— TASK INSTRUCTIONS —
Output exactly the span of lines beginning with the one that holds "in_second: [186, 276, 65, 51]" and ending with the last line of the data below.

Colored object listings:
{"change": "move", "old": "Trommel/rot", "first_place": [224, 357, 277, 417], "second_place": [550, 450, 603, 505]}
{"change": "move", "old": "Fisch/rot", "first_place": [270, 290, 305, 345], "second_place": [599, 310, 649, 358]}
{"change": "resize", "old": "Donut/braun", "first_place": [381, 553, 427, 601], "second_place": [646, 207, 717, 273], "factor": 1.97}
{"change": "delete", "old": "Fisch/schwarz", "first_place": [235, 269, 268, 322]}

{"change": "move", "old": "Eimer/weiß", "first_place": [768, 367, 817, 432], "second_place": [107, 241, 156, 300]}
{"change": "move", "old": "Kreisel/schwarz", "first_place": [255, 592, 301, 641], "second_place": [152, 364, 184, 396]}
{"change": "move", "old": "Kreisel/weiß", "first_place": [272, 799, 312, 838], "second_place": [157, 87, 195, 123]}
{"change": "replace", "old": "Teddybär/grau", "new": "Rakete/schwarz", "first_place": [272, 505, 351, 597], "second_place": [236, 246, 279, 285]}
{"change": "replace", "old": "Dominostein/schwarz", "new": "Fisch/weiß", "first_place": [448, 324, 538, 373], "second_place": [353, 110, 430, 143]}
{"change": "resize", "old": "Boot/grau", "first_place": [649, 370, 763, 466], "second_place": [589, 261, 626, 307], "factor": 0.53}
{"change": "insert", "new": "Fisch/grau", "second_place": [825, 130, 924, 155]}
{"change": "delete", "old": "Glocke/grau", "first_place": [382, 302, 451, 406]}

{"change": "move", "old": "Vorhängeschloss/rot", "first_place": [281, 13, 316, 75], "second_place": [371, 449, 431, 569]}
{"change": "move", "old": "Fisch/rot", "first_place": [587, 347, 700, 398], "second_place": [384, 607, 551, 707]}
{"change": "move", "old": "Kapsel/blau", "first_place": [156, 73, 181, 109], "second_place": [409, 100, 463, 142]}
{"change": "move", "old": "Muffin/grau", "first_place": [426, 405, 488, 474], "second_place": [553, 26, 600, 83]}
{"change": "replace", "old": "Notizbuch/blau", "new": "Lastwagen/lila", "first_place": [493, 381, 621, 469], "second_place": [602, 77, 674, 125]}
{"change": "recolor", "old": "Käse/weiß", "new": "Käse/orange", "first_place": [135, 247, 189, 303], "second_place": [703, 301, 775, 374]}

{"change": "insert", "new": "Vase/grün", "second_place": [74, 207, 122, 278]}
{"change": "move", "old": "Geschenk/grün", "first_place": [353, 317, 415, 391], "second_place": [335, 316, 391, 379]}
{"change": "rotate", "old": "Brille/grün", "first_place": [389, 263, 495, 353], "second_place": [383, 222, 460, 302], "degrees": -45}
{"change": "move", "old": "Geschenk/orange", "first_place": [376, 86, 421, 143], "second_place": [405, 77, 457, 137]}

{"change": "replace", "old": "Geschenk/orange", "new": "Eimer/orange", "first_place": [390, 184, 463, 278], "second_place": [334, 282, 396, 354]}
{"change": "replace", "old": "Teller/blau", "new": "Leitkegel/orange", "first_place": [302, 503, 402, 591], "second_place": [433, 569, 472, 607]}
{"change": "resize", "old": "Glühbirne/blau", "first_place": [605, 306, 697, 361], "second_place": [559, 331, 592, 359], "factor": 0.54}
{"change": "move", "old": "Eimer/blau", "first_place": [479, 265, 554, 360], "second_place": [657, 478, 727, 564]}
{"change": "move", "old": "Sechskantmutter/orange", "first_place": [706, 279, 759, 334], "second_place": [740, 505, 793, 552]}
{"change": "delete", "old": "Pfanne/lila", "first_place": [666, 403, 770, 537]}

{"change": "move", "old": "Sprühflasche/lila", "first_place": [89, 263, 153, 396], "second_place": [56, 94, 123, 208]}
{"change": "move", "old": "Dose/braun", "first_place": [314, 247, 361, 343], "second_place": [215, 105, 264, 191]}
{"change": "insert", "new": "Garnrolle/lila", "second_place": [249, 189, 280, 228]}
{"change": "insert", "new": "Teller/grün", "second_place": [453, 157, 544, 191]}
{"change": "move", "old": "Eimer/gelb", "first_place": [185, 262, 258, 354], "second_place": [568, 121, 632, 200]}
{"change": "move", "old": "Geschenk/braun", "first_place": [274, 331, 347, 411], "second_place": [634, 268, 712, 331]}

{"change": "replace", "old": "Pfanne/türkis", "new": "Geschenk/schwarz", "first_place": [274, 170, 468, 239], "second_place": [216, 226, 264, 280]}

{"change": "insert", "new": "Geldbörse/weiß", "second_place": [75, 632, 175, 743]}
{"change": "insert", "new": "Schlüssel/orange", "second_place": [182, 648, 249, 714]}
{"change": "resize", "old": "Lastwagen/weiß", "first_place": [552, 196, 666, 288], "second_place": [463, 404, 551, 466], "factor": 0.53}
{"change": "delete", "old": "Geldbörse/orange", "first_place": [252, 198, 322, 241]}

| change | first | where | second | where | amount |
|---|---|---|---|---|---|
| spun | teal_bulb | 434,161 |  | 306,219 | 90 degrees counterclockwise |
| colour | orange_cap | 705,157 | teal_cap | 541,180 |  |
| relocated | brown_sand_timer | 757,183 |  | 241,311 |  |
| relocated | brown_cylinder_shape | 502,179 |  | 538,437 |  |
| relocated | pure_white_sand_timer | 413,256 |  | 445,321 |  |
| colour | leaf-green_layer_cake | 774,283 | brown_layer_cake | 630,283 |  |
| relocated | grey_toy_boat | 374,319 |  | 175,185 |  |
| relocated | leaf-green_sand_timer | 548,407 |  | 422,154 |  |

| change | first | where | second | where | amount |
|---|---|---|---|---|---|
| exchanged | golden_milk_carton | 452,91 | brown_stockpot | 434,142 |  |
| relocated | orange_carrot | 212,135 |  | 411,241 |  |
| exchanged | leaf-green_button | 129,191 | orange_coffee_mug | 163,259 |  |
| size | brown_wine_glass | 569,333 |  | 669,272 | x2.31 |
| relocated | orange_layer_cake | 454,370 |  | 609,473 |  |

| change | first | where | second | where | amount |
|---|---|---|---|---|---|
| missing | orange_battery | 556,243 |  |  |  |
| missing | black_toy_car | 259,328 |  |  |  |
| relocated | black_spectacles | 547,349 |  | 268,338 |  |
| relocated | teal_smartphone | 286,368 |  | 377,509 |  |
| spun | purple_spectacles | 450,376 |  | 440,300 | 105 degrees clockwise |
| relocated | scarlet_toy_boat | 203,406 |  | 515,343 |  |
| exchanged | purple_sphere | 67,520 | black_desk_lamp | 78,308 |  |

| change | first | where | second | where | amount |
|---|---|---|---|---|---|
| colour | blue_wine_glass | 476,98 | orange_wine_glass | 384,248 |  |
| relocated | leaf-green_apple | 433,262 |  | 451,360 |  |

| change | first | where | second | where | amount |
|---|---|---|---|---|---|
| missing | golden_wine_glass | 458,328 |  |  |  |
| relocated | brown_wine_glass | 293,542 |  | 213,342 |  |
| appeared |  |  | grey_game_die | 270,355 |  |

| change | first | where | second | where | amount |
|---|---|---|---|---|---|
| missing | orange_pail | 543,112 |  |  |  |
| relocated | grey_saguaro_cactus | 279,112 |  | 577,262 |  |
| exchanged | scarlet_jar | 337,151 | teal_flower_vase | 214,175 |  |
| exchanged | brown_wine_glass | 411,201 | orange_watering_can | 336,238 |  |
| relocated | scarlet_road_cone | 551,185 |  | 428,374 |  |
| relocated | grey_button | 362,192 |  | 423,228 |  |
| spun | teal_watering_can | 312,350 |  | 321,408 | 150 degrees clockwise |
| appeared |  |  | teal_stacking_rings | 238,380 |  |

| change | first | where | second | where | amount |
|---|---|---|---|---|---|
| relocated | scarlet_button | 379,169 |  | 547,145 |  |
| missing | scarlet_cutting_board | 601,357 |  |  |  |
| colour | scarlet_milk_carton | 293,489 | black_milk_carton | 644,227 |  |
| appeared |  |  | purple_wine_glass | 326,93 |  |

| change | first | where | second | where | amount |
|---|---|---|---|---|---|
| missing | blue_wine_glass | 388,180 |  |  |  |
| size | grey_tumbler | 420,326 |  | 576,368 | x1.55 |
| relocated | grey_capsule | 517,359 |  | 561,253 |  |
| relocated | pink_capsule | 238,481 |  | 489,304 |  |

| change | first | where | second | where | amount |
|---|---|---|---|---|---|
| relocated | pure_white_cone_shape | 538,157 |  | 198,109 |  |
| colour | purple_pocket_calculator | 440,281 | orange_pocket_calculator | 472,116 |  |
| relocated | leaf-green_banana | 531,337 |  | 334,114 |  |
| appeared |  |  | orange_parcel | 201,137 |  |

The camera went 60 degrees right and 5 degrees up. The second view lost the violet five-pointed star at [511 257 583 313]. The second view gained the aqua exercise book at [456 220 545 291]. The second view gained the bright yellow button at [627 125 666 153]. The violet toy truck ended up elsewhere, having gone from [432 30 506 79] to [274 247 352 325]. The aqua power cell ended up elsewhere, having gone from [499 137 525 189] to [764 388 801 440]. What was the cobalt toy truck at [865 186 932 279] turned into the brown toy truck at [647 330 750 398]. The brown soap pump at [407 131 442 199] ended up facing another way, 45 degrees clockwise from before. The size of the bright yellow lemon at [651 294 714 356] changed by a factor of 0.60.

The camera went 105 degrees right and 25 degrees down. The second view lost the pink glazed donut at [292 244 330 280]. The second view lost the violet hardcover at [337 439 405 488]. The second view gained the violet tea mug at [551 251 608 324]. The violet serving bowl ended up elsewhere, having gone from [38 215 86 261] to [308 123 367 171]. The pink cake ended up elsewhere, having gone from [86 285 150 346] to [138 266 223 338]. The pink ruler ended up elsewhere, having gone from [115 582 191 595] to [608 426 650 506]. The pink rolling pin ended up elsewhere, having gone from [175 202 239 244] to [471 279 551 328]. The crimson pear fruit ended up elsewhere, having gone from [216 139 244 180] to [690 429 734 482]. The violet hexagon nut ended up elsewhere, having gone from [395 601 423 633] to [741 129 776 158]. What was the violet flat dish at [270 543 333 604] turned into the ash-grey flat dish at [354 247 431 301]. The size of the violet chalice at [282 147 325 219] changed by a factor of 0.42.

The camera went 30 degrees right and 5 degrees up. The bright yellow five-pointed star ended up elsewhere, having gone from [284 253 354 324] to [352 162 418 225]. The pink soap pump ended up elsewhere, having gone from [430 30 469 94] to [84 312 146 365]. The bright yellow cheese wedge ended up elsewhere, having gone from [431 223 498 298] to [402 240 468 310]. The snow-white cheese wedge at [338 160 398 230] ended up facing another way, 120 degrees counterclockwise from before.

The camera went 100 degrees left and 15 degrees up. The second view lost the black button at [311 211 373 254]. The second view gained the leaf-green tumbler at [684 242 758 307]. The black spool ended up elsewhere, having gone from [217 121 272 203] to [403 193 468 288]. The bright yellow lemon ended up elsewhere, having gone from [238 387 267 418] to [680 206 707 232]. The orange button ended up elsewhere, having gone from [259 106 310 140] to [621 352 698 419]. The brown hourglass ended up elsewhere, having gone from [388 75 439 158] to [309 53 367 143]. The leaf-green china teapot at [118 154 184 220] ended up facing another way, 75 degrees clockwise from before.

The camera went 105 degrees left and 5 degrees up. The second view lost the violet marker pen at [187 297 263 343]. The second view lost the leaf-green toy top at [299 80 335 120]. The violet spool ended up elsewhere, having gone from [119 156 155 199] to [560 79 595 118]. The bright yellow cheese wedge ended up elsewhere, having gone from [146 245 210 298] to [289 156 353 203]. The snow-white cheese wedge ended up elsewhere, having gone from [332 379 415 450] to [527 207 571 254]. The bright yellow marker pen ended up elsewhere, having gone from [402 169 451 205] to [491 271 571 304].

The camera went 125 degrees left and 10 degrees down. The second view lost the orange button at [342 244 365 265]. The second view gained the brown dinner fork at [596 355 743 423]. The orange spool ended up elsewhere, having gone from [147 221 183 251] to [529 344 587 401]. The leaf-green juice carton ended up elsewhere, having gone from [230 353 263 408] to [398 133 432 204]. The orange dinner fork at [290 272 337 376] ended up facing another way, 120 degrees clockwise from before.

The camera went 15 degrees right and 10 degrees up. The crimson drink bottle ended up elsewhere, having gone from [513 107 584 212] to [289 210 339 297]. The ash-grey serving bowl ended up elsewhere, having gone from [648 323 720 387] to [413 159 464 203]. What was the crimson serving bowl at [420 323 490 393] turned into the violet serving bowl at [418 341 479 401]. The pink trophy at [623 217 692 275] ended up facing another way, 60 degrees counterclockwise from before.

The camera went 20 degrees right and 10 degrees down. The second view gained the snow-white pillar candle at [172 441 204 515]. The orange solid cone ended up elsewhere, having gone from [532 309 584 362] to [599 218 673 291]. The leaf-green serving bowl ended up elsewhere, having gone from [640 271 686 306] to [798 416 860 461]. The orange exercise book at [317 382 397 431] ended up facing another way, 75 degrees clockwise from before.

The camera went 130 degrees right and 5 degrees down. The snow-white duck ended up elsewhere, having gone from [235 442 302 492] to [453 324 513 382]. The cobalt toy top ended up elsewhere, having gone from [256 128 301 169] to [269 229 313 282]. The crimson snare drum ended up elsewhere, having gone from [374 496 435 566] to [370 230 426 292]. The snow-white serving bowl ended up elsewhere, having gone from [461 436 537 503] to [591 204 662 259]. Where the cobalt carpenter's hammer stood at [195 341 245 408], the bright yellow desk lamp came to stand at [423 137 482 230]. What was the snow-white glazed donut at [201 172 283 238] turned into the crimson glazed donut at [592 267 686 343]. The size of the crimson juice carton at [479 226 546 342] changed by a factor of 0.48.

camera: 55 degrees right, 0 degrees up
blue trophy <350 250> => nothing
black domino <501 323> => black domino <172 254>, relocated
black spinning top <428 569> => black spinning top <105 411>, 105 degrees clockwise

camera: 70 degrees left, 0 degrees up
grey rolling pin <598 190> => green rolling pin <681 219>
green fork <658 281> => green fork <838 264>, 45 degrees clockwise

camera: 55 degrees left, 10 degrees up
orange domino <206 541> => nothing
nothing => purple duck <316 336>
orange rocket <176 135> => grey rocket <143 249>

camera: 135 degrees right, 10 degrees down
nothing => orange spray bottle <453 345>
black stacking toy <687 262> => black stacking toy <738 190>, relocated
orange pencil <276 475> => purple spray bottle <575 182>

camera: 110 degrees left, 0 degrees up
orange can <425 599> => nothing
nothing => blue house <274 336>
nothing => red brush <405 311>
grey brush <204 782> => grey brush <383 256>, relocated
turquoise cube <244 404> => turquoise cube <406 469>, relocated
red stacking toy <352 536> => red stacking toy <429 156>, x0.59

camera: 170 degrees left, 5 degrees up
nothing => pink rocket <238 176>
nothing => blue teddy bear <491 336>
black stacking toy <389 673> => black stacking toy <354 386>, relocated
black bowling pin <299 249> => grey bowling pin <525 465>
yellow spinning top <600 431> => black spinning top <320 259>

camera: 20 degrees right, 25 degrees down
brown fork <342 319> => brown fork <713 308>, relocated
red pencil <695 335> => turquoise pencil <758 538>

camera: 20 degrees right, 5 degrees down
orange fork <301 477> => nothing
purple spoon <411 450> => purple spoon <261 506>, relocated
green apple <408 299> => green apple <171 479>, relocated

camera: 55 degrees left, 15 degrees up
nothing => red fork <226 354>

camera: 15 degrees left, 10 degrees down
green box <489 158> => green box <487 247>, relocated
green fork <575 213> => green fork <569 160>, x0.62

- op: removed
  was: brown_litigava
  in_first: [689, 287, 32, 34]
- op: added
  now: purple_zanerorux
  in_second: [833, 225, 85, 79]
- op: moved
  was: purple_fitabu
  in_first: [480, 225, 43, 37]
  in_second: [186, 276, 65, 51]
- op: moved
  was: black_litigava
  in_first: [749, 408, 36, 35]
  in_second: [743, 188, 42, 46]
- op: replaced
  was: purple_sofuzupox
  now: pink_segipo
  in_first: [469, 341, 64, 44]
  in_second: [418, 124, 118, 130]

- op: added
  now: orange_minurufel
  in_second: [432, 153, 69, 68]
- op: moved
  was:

— ANSWER BELOW —
  in_second: [186, 276, 65, 51]
- op: moved
  was: black_litigava
  in_first: [749, 408, 36, 35]
  in_second: [743, 188, 42, 46]
- op: replaced
  was: purple_sofuzupox
  now: pink_segipo
  in_first: [469, 341, 64, 44]
  in_second: [418, 124, 118, 130]

- op: added
  now: orange_minurufel
  in_second: [432, 153, 69, 68]
- op: moved
  was:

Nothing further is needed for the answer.